## What the exercise asks
Once the line containing "R12: 6.8k (GND, VB2) -> 47k (GND, VB2)" is reached, copy it and every line after it exactly, to the end of the material, without pictures.

┌─ Records for the task

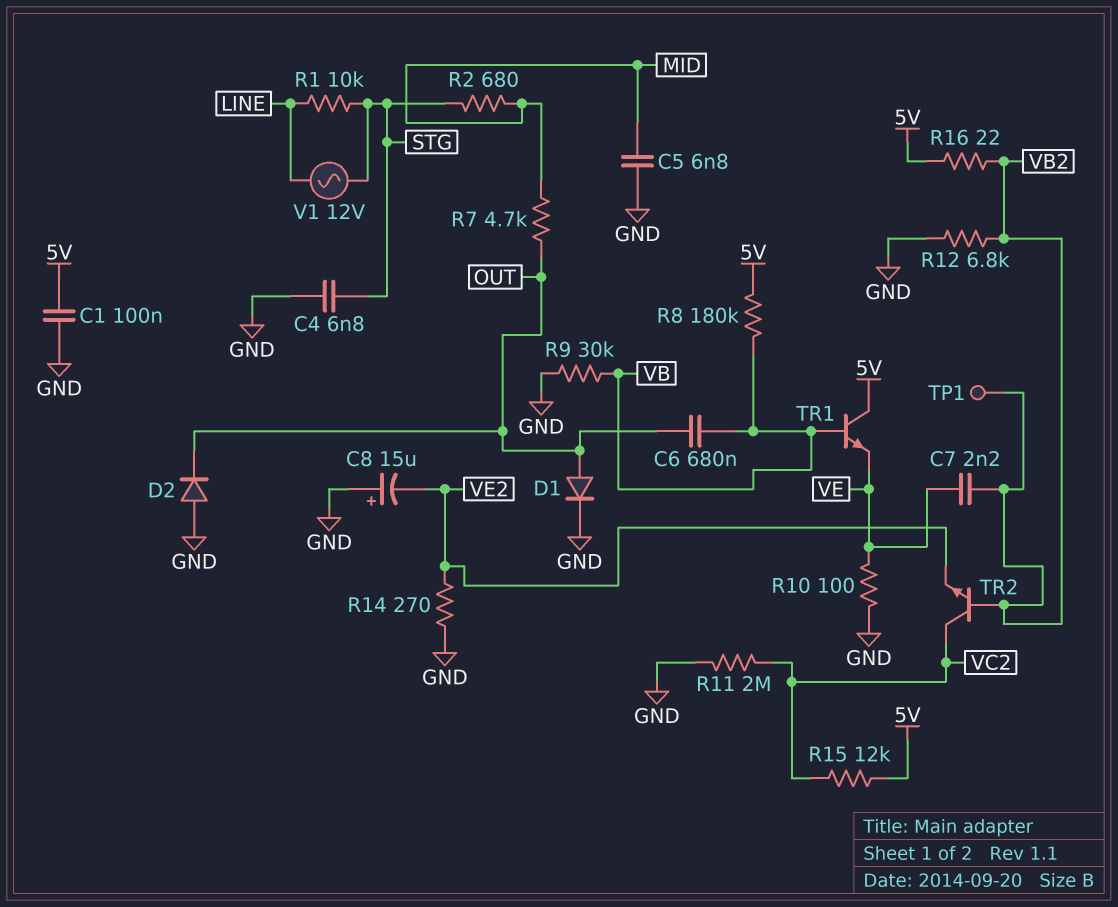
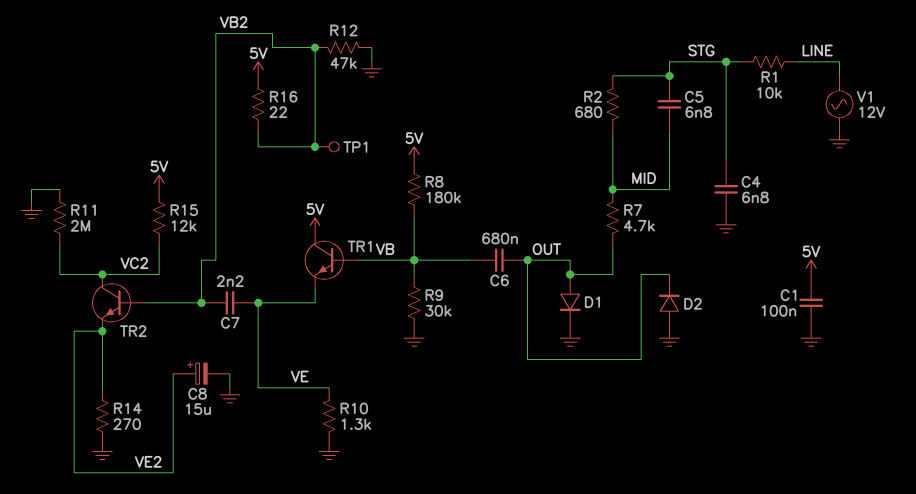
C5: 6.8nF (GND, MID) -> 6.8nF (MID, STG)
C8: 15uF (plus GND, minus VE2) -> 15uF (plus VE2, minus GND)
R10: 100 (GND, VE) -> 1.3k (GND, VE)
R12: 6.8k (GND, VB2) -> 47k (GND, VB2)
V1: AC 12V (LINE, STG) -> AC 12V (GND, LINE)

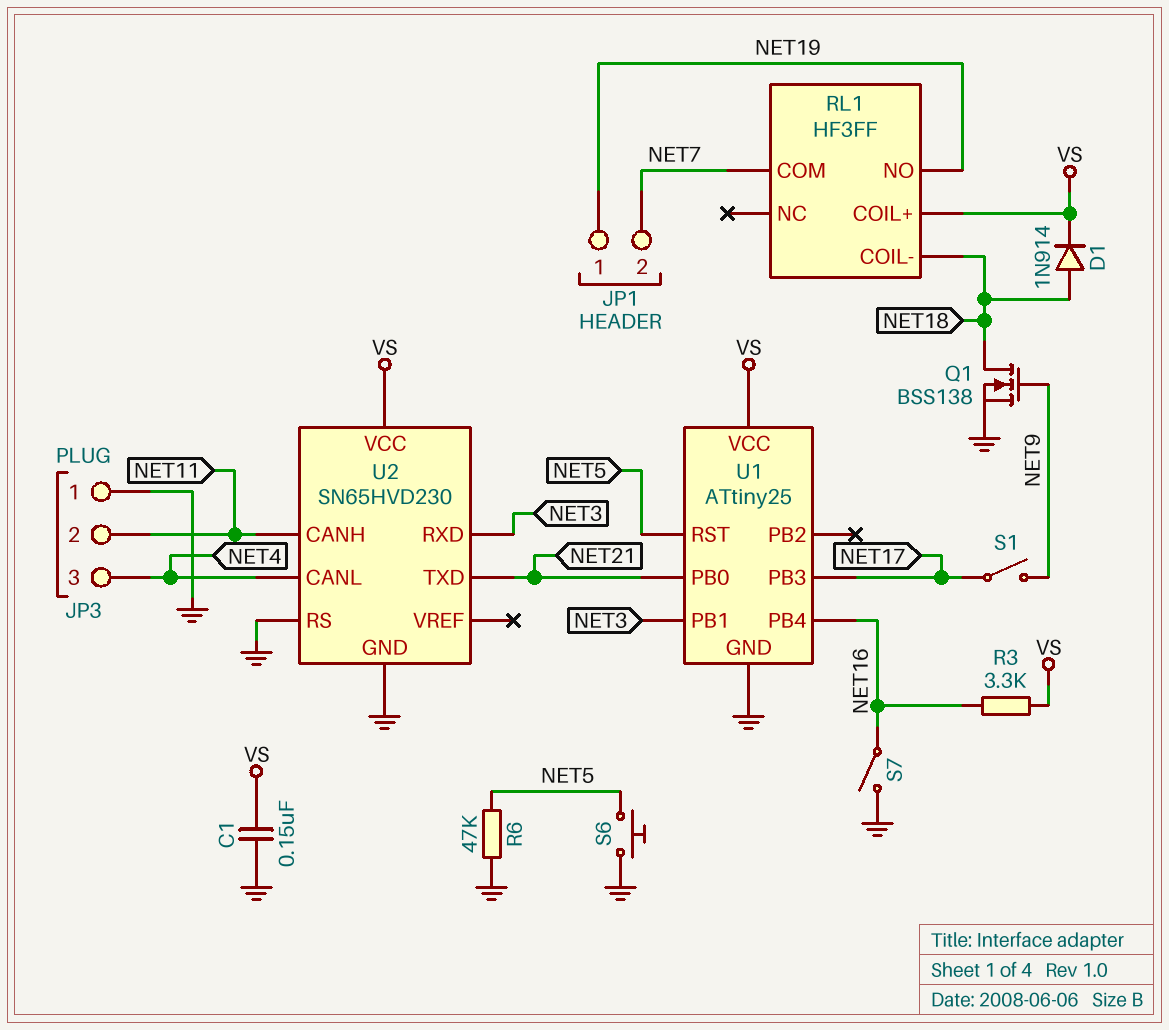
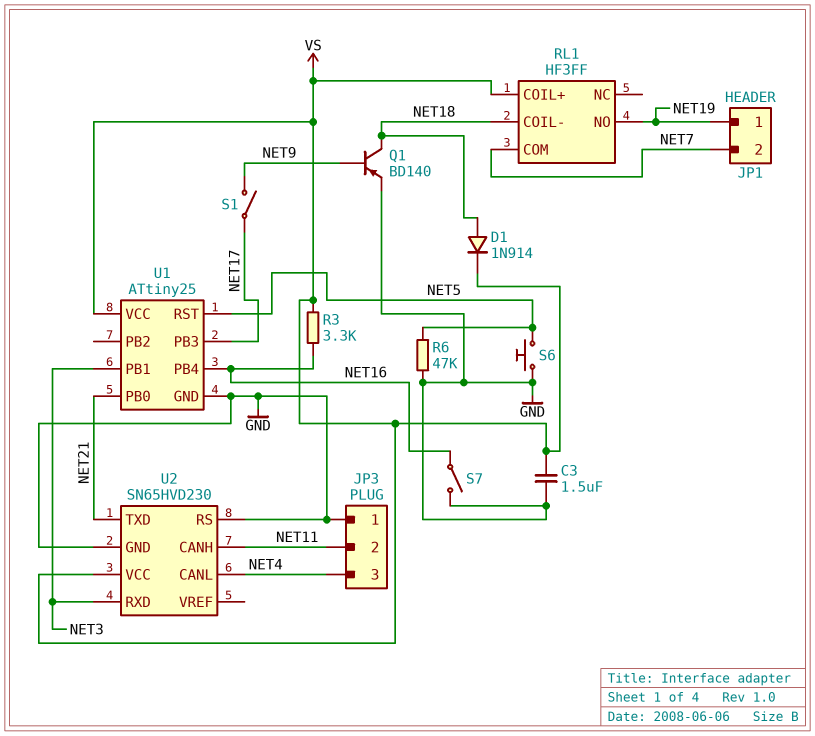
C1: 150nF (GND, VS) -> none
C3: none -> 1.5uF (GND, VS)
Q1: NMOS BSS138 (G NET9, D NET18, S GND) -> PNP BD140 (B NET9, C NET18, E GND)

└─

## Reply
R12: 6.8k (GND, VB2) -> 47k (GND, VB2)
V1: AC 12V (LINE, STG) -> AC 12V (GND, LINE)

C1: 150nF (GND, VS) -> none
C3: none -> 1.5uF (GND, VS)
Q1: NMOS BSS138 (G NET9, D NET18, S GND) -> PNP BD140 (B NET9, C NET18, E GND)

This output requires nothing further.